■ **TASK DESCRIPTION**:
Somewhere below, one line contains "black diamond at" and a later line contains "pink rectangle at (595, 200): moved". Output those two lines and everything between them exactly, and nothing else.

++++ TASK INPUTS

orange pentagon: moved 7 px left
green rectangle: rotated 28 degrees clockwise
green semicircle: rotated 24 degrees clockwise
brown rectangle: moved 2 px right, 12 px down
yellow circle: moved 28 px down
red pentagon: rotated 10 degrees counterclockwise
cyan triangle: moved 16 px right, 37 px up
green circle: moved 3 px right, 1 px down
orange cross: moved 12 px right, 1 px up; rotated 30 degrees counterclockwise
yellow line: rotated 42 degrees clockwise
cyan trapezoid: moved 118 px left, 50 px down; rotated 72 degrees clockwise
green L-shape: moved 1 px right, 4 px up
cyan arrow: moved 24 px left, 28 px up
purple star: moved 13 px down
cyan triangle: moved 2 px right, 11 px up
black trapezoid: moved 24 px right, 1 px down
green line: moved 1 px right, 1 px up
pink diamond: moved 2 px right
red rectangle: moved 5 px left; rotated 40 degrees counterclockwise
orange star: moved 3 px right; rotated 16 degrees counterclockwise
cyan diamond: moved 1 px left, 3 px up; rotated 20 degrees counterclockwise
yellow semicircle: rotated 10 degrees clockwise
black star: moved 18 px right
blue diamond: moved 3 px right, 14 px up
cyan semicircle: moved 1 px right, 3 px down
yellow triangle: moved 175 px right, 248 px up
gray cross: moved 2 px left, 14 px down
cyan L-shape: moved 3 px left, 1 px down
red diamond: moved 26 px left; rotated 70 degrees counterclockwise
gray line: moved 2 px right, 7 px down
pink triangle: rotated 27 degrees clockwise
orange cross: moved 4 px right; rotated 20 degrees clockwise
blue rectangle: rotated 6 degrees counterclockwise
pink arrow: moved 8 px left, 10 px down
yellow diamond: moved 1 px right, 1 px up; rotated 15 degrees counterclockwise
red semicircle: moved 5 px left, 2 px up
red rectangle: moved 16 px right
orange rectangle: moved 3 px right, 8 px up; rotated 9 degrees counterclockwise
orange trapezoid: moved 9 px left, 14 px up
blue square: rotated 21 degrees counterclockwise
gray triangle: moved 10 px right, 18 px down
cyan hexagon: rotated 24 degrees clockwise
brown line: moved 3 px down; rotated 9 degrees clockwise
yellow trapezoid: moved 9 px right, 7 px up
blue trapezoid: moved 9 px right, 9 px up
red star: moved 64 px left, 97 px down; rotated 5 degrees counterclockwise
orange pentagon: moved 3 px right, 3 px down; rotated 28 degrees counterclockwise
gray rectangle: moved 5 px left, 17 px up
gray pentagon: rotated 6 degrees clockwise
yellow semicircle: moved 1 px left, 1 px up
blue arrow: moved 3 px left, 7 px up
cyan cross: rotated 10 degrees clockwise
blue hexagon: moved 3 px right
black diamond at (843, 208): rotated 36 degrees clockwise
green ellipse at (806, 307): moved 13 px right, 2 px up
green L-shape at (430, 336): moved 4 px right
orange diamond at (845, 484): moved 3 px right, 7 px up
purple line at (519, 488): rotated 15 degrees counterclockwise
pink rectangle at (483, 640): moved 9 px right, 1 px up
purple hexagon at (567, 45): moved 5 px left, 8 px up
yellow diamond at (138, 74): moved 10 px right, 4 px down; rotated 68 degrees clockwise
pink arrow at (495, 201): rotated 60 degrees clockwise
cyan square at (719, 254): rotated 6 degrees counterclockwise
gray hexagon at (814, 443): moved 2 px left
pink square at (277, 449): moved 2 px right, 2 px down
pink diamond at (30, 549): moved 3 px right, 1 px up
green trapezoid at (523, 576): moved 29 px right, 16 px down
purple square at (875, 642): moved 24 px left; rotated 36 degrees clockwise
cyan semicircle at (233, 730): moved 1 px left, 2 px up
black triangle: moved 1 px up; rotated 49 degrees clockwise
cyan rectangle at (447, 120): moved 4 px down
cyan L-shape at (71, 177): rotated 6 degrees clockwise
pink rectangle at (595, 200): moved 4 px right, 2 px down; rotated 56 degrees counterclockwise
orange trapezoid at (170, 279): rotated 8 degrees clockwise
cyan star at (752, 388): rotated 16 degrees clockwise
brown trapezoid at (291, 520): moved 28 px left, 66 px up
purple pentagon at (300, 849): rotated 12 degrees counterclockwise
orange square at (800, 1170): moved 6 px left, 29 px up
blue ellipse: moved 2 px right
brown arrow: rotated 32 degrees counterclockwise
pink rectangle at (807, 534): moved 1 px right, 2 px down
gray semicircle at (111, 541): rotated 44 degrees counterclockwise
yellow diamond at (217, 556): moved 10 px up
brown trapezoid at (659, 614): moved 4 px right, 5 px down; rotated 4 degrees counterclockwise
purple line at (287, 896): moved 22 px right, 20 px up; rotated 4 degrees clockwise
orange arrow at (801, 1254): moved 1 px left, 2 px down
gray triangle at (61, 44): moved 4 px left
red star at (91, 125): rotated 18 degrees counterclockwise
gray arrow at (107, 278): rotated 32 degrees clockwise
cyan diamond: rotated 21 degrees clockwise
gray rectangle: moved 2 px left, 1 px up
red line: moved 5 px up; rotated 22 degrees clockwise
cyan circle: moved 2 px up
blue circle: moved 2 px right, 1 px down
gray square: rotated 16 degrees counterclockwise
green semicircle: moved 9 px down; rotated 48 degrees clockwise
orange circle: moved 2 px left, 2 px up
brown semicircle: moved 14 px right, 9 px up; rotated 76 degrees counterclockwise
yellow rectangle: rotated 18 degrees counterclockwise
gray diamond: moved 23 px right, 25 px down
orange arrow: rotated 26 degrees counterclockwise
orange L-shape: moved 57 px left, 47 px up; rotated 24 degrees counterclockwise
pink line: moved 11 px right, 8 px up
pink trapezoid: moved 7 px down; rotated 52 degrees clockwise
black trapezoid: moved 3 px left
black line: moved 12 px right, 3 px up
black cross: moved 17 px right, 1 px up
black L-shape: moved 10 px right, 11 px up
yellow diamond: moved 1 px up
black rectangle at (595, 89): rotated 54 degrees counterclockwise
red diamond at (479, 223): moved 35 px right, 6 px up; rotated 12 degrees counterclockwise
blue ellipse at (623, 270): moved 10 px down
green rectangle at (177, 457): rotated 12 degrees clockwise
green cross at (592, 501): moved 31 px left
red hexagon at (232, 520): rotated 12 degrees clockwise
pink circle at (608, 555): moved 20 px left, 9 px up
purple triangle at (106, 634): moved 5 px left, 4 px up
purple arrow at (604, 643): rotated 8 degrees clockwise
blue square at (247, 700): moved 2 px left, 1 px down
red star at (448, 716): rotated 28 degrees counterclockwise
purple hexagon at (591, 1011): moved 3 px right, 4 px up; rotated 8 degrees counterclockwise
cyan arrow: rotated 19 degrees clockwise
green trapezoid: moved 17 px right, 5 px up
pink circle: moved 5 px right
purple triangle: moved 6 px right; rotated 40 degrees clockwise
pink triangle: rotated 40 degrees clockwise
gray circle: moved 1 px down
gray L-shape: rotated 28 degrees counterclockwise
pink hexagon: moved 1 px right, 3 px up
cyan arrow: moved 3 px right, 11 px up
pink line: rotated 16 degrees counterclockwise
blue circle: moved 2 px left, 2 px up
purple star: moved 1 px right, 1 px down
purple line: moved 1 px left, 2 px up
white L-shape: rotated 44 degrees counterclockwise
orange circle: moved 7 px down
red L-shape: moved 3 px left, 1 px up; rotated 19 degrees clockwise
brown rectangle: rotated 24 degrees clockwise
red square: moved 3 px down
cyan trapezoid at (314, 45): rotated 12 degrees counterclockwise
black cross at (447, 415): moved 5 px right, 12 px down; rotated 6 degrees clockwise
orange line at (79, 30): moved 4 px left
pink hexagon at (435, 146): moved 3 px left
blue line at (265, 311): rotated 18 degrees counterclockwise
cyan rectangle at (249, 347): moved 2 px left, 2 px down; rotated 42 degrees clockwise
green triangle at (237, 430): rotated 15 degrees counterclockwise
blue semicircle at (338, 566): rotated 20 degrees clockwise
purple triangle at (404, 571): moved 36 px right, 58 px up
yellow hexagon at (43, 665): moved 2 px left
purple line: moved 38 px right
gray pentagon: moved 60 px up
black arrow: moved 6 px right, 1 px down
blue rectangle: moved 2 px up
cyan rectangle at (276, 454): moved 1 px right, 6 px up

++++++++

■ **ANSWER TO THE EXERCISE**:
black diamond at (843, 208): rotated 36 degrees clockwise
green ellipse at (806, 307): moved 13 px right, 2 px up
green L-shape at (430, 336): moved 4 px right
orange diamond at (845, 484): moved 3 px right, 7 px up
purple line at (519, 488): rotated 15 degrees counterclockwise
pink rectangle at (483, 640): moved 9 px right, 1 px up
purple hexagon at (567, 45): moved 5 px left, 8 px up
yellow diamond at (138, 74): moved 10 px right, 4 px down; rotated 68 degrees clockwise
pink arrow at (495, 201): rotated 60 degrees clockwise
cyan square at (719, 254): rotated 6 degrees counterclockwise
gray hexagon at (814, 443): moved 2 px left
pink square at (277, 449): moved 2 px right, 2 px down
pink diamond at (30, 549): moved 3 px right, 1 px up
green trapezoid at (523, 576): moved 29 px right, 16 px down
purple square at (875, 642): moved 24 px left; rotated 36 degrees clockwise
cyan semicircle at (233, 730): moved 1 px left, 2 px up
black triangle: moved 1 px up; rotated 49 degrees clockwise
cyan rectangle at (447, 120): moved 4 px down
cyan L-shape at (71, 177): rotated 6 degrees clockwise
pink rectangle at (595, 200): moved 4 px right, 2 px down; rotated 56 degrees counterclockwise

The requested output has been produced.